◆ **Action item**: Find the word "spray" in the records and copy every line where it occurs.

Available data section start

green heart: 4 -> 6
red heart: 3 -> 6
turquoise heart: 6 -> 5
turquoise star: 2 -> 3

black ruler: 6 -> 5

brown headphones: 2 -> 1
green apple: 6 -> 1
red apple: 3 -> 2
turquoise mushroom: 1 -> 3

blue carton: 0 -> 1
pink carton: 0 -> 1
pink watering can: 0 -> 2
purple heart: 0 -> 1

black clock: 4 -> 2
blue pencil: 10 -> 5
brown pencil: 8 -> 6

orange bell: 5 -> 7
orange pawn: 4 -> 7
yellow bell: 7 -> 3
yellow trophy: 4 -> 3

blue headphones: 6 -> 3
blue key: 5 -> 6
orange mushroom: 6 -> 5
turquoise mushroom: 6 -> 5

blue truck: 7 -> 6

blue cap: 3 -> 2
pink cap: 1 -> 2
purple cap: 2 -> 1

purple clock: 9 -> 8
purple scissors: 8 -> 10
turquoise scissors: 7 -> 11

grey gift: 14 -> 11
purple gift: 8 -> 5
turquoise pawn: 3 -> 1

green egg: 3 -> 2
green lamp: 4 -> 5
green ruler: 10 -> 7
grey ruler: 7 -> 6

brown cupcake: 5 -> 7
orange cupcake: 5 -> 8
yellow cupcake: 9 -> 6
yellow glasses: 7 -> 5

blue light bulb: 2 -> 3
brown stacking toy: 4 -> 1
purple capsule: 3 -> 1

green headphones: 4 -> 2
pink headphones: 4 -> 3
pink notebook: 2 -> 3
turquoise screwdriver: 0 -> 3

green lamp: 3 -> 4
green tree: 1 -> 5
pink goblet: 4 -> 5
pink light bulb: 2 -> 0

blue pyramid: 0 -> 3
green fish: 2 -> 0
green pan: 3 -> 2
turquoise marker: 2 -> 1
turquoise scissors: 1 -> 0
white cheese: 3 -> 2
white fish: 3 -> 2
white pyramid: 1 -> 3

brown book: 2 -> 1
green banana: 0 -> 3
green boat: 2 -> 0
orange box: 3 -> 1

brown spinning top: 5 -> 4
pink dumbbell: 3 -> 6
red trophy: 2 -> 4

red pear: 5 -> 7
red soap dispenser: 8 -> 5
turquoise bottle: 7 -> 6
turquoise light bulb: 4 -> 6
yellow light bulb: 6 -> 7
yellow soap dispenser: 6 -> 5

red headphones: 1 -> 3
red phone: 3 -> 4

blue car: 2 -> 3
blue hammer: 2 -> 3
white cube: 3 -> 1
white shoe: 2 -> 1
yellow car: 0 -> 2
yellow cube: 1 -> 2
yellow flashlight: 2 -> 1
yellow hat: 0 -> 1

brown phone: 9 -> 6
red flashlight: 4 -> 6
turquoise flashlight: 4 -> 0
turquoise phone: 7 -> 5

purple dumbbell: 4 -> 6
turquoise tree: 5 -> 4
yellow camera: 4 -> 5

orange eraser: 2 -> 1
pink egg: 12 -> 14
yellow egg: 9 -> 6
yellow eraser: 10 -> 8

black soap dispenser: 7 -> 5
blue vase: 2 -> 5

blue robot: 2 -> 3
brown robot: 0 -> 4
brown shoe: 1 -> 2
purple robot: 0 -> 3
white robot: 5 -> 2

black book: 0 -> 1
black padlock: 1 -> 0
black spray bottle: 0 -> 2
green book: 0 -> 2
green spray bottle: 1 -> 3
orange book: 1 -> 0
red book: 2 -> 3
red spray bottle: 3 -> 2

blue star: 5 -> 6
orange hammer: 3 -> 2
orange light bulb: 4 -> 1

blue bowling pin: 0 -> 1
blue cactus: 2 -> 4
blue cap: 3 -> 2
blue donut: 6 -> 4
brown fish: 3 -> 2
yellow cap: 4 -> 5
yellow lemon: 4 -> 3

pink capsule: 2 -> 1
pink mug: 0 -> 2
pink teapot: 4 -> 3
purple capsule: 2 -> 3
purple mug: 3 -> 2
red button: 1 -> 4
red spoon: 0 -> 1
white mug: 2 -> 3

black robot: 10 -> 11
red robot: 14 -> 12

Available data section end

◆ **Response area**:
black spray bottle: 0 -> 2
green spray bottle: 1 -> 3
red spray bottle: 3 -> 2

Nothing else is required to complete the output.